### Task
Every line below that contains "minus" is to be copied.

### Material for this task
==*==

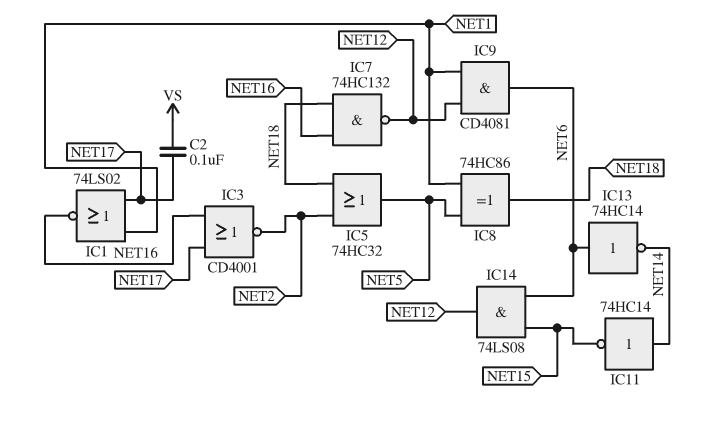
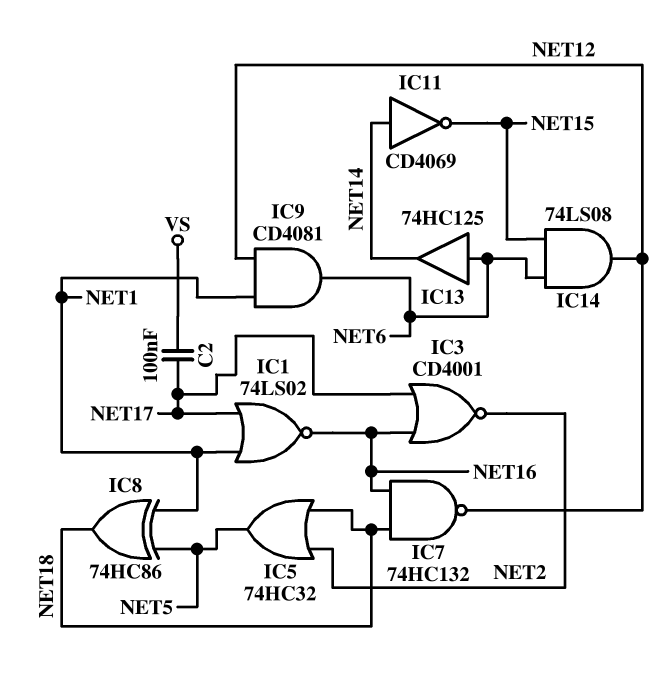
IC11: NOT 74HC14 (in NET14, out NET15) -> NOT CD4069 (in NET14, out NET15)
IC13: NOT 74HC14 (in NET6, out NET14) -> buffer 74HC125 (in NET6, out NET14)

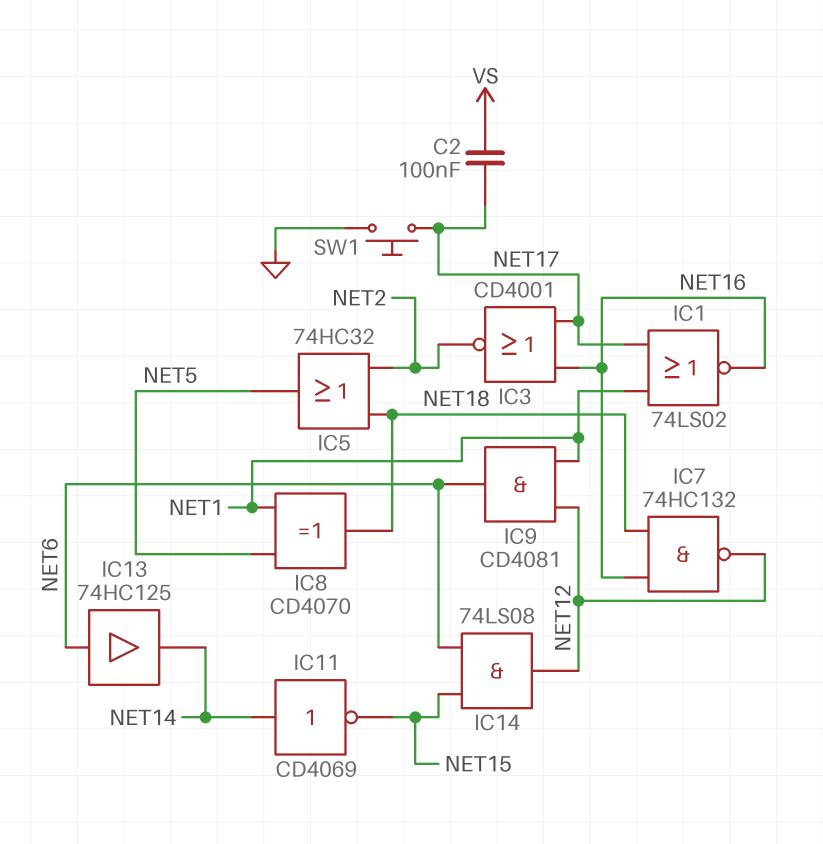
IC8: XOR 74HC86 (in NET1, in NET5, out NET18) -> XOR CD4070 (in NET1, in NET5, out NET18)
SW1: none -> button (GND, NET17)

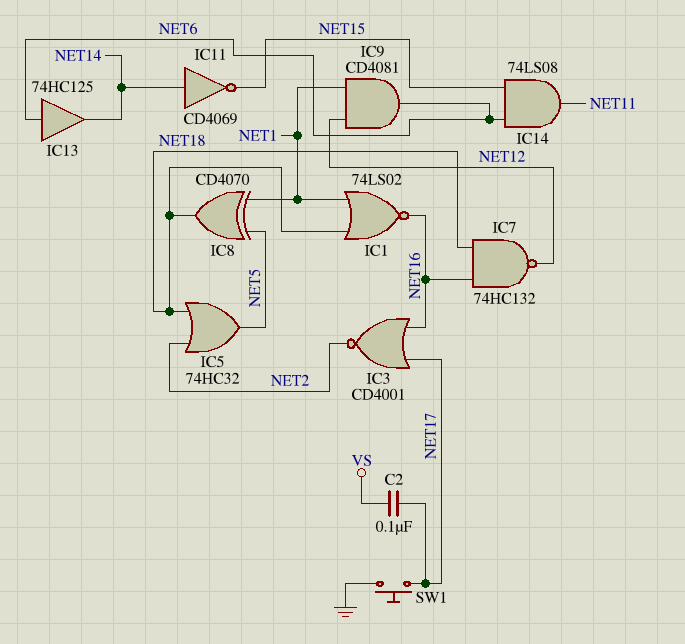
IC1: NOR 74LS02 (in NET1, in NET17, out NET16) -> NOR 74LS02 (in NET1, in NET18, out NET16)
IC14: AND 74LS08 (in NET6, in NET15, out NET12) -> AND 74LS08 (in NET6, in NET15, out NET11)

==*==

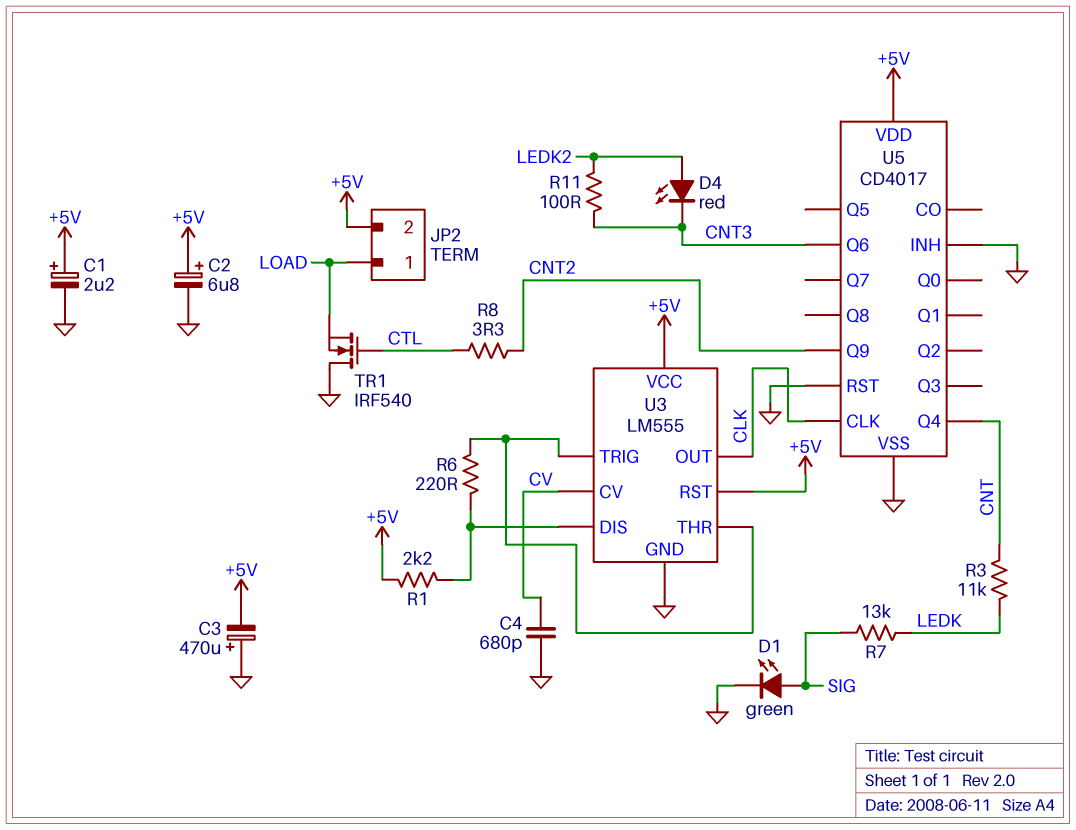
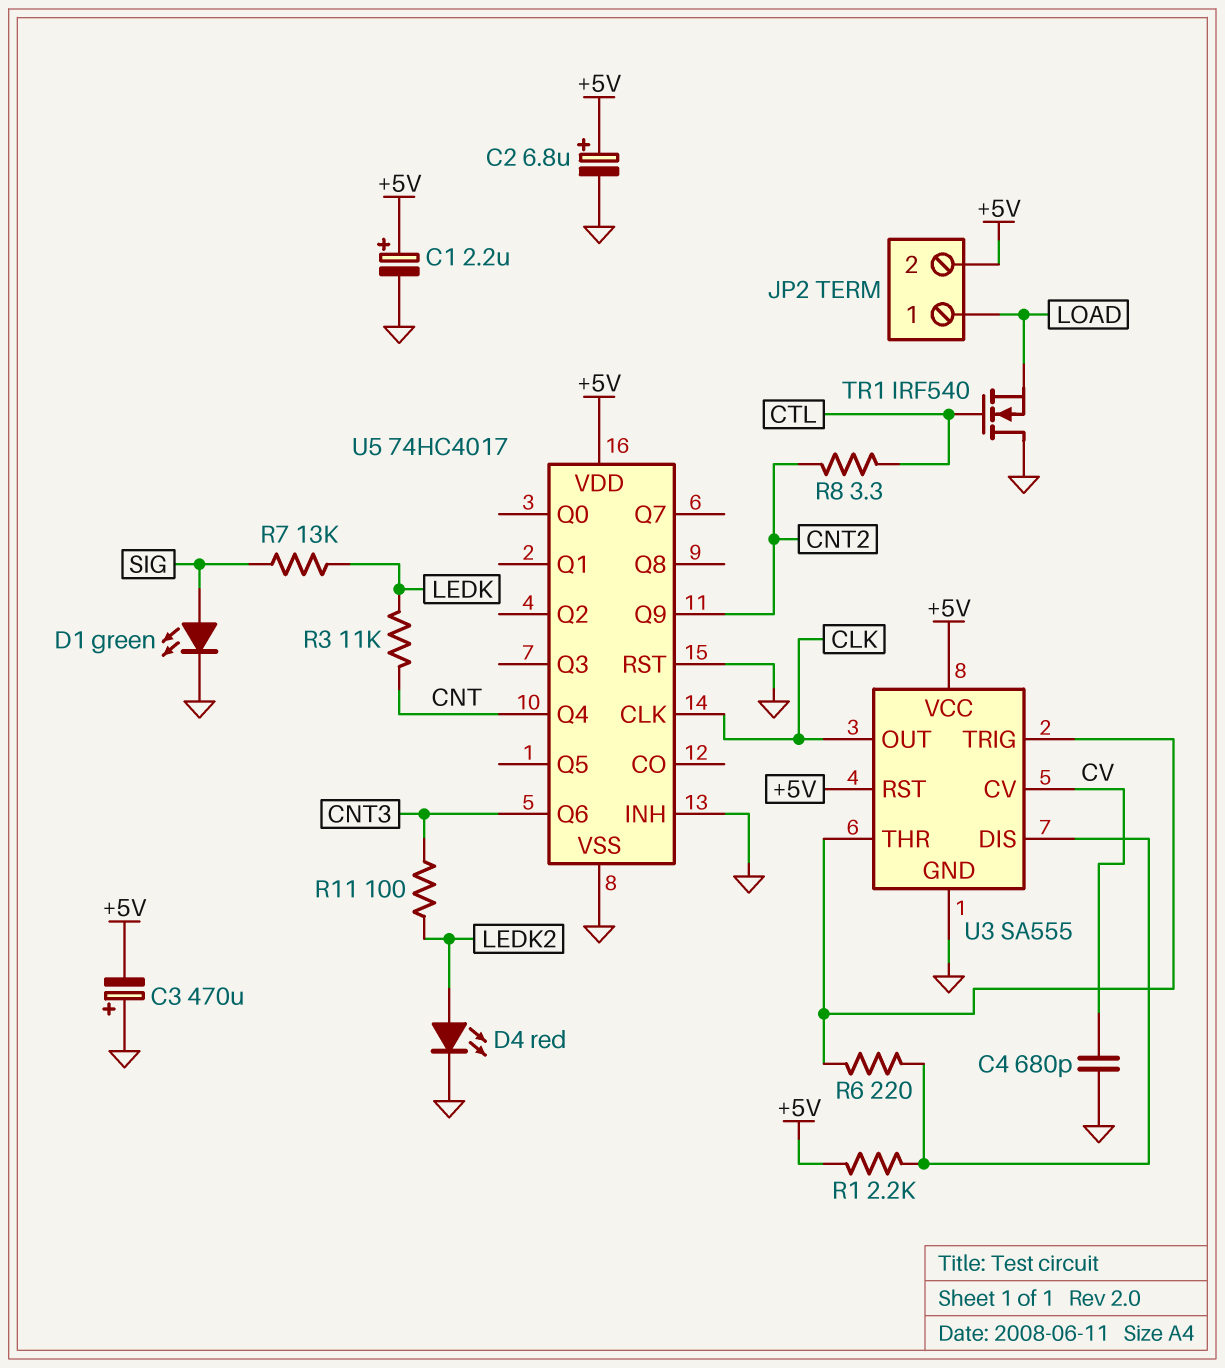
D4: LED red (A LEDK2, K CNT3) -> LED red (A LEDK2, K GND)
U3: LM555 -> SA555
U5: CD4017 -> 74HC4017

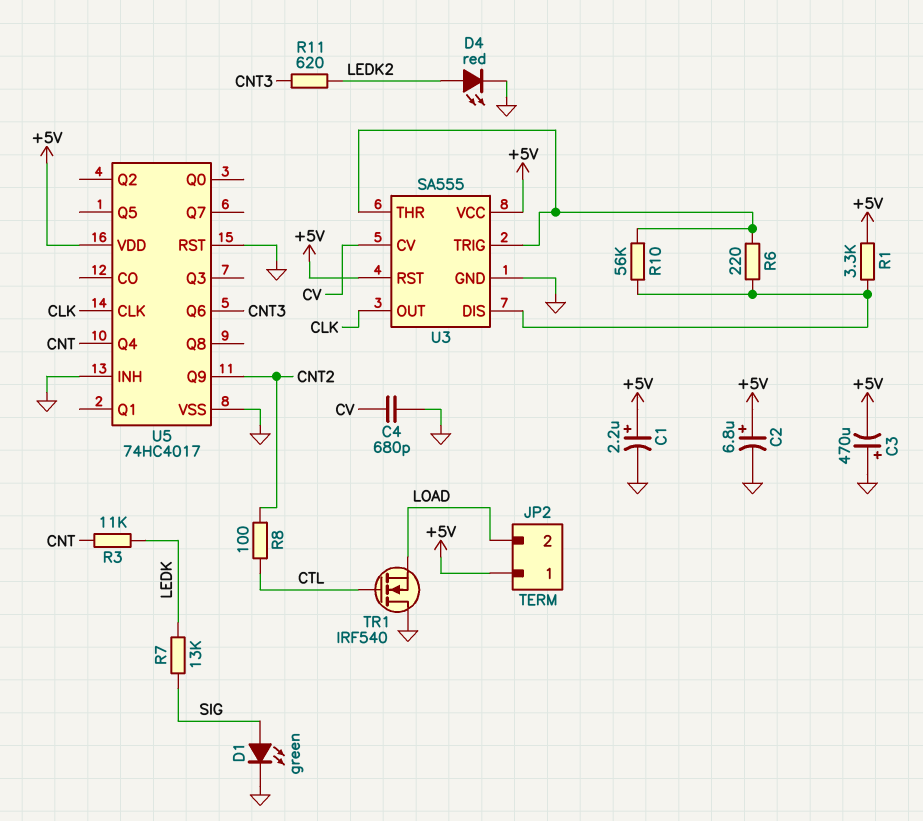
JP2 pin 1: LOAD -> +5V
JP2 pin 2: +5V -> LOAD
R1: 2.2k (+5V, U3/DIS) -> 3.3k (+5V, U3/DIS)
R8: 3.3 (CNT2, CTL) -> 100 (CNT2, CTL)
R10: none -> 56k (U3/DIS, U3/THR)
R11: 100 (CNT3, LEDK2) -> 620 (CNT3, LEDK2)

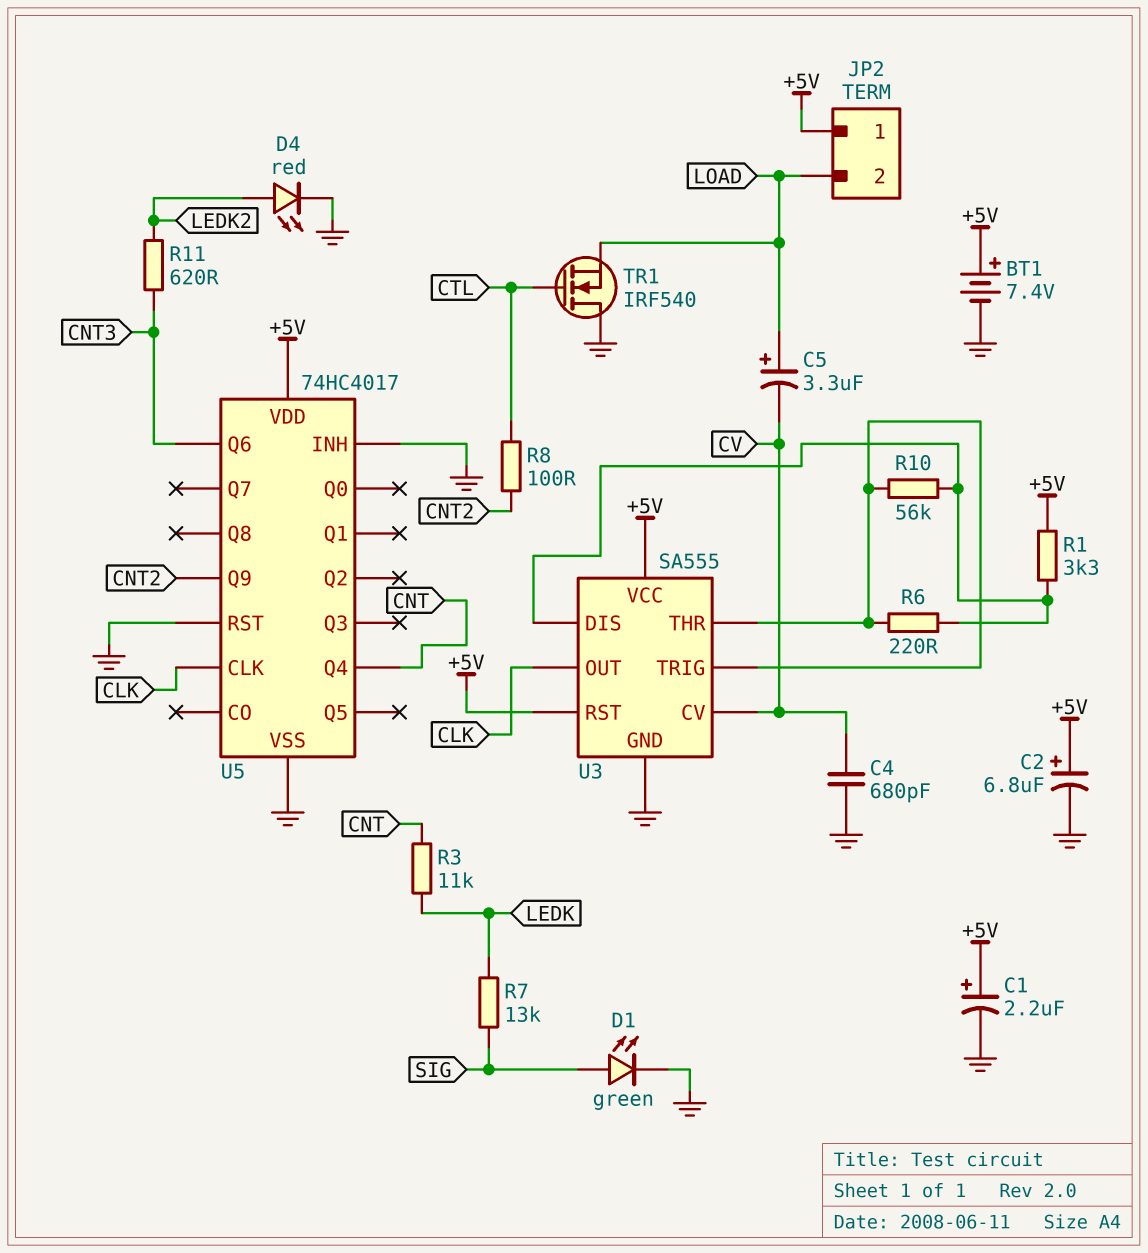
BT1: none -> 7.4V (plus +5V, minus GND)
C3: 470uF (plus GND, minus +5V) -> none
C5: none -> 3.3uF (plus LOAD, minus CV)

==*==

### Exercise response
BT1: none -> 7.4V (plus +5V, minus GND)
C3: 470uF (plus GND, minus +5V) -> none
C5: none -> 3.3uF (plus LOAD, minus CV)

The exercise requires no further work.